Start of Data to process
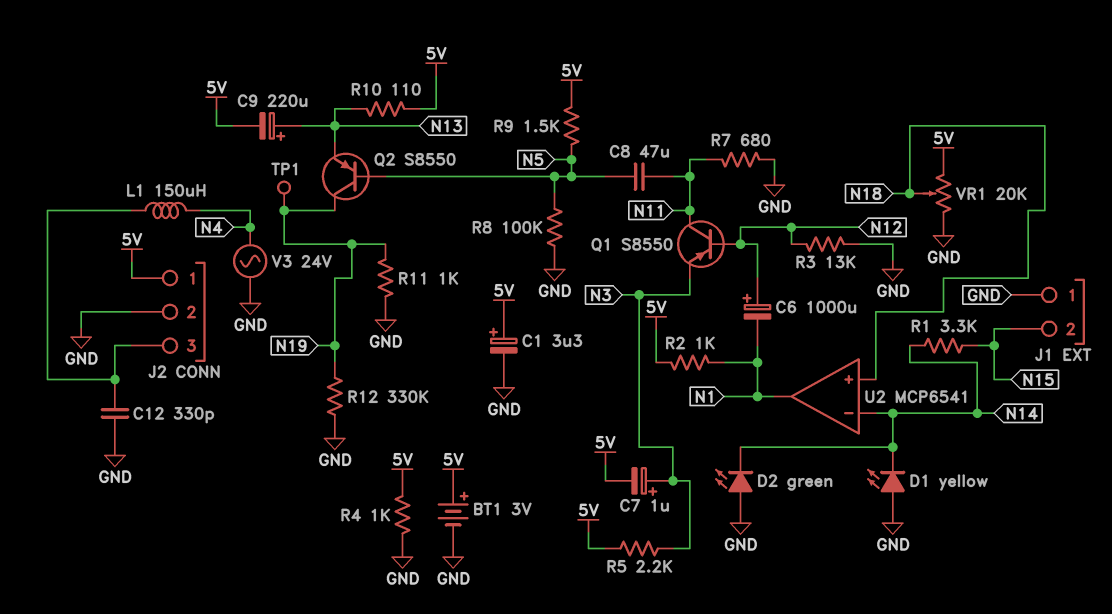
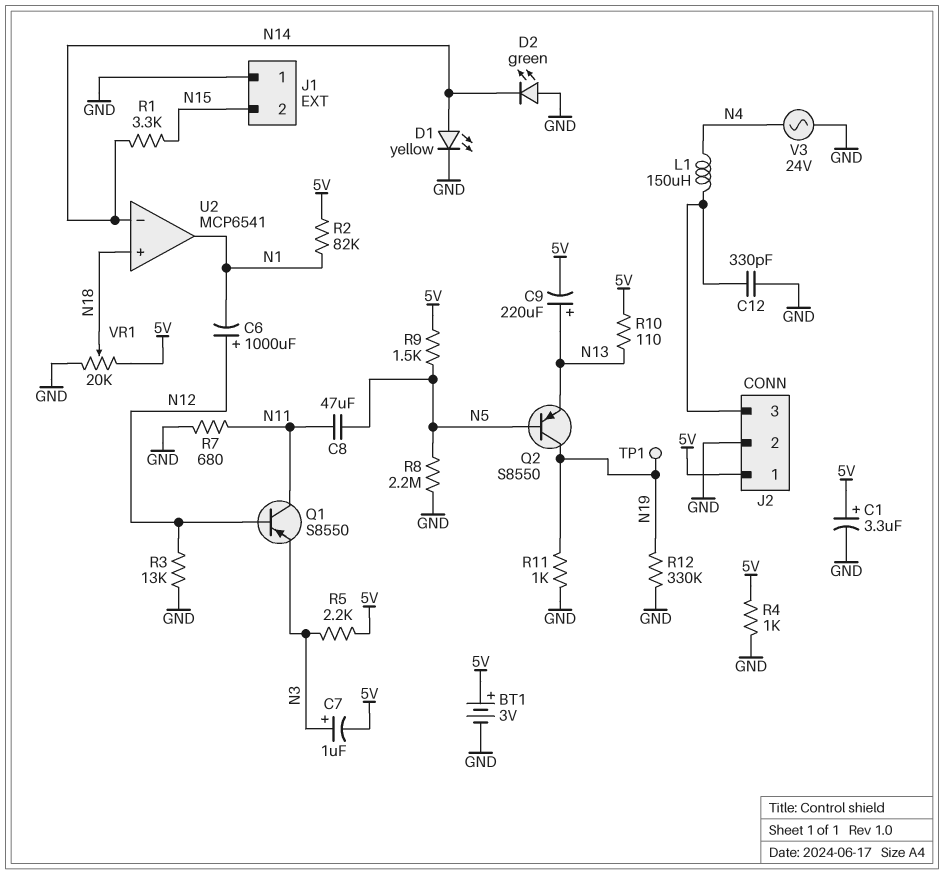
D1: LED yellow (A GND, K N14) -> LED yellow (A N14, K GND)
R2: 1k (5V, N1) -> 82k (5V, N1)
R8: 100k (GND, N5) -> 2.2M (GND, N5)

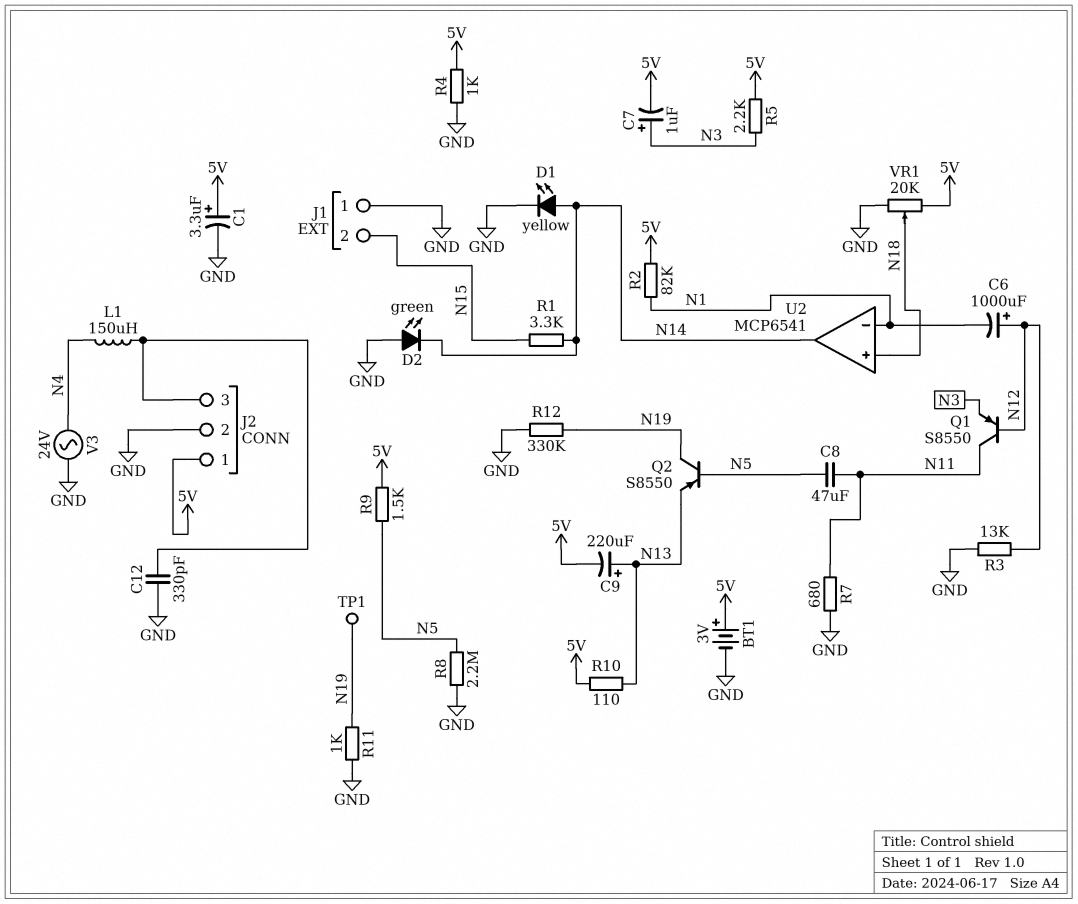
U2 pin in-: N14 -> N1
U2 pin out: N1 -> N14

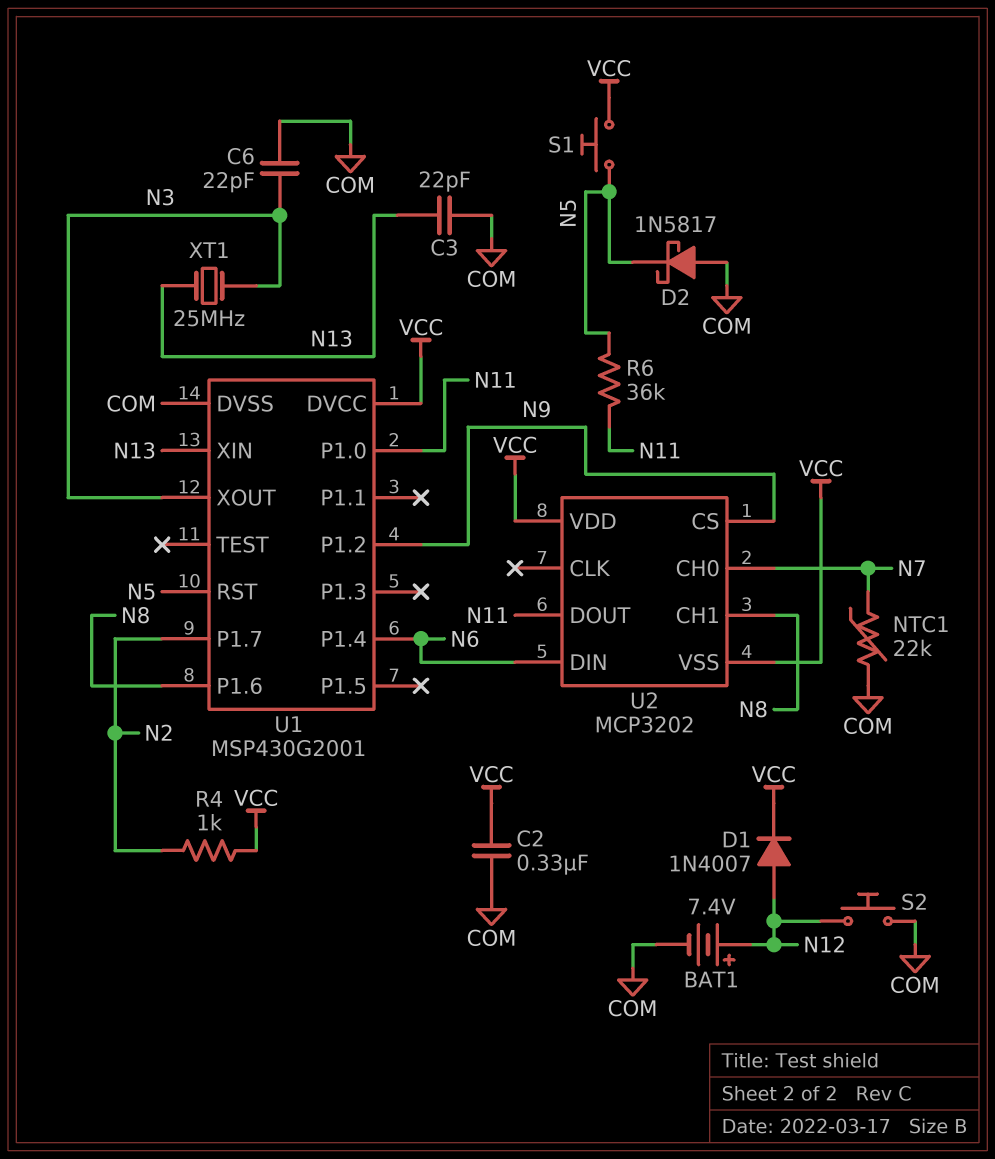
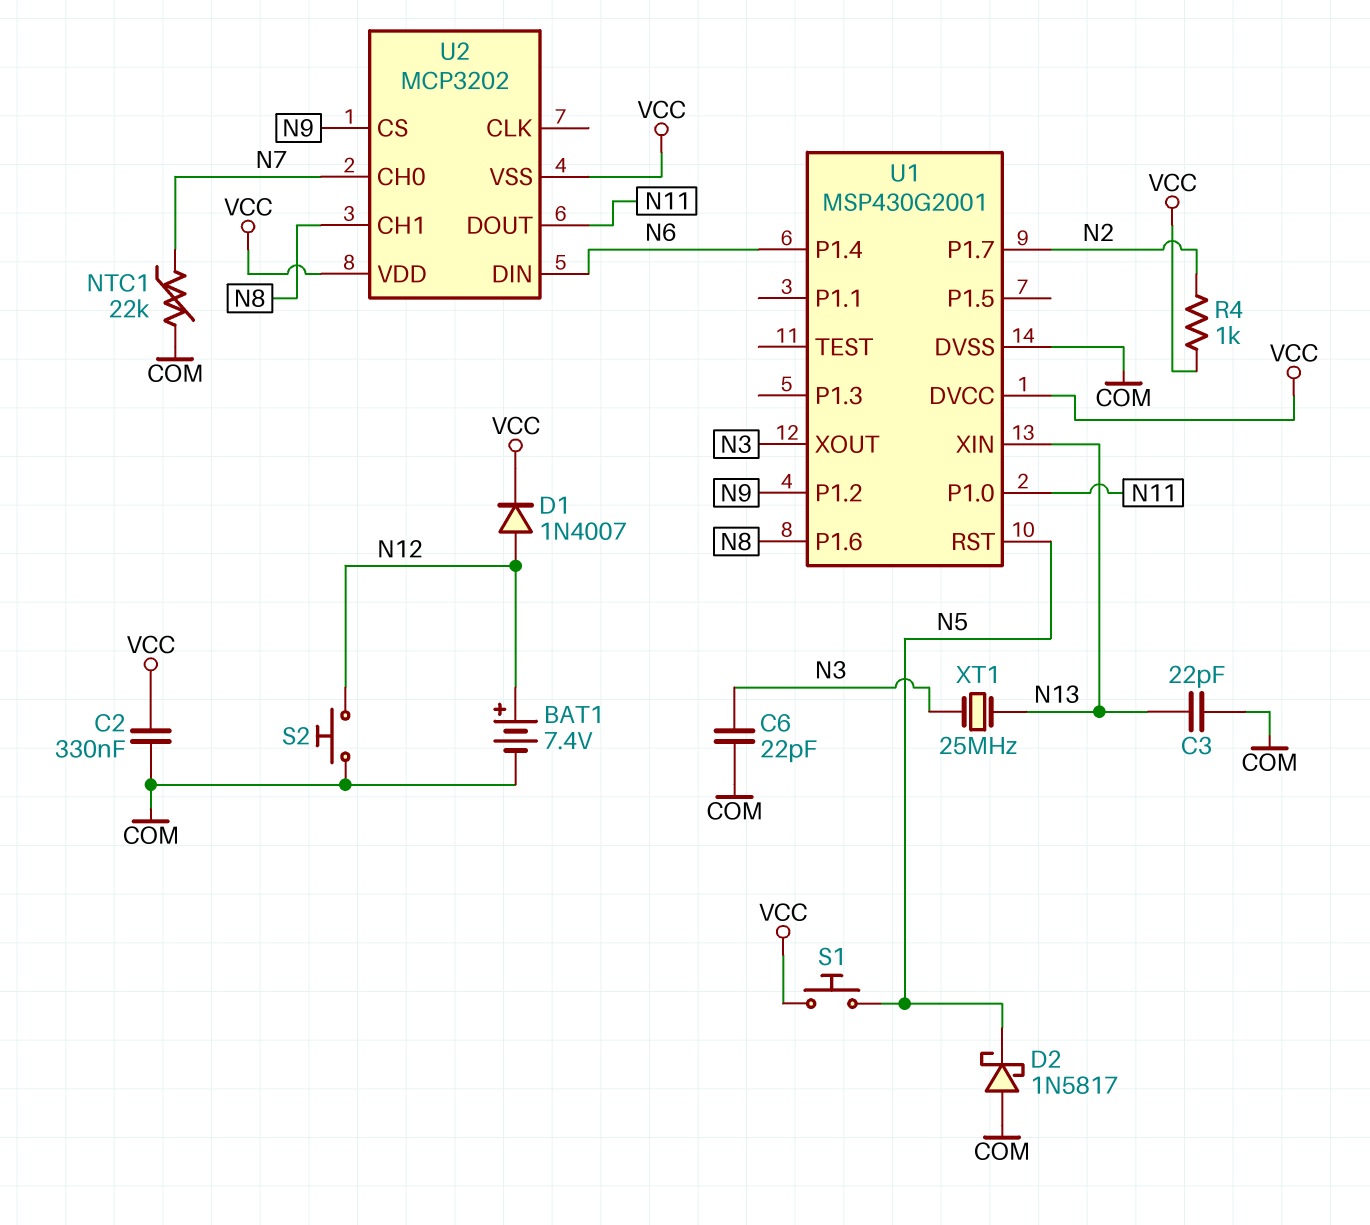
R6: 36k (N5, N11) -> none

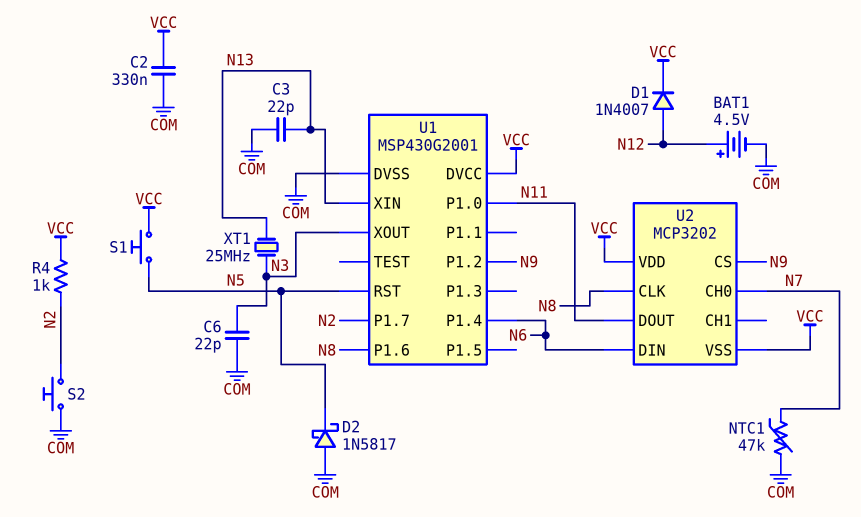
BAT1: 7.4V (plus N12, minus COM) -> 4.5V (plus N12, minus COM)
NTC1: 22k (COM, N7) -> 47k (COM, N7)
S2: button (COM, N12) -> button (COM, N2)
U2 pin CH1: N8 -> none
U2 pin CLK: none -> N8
End of Data to process
What needs to be done → Exactly the lines from the one holding "R8: 100k (GND, N5) -> 2.2M (GND, N5)" through the last line of the entries must be set down, with nothing added and no pictures.

Written response →
R8: 100k (GND, N5) -> 2.2M (GND, N5)

U2 pin in-: N14 -> N1
U2 pin out: N1 -> N14

R6: 36k (N5, N11) -> none

BAT1: 7.4V (plus N12, minus COM) -> 4.5V (plus N12, minus COM)
NTC1: 22k (COM, N7) -> 47k (COM, N7)
S2: button (COM, N12) -> button (COM, N2)
U2 pin CH1: N8 -> none
U2 pin CLK: none -> N8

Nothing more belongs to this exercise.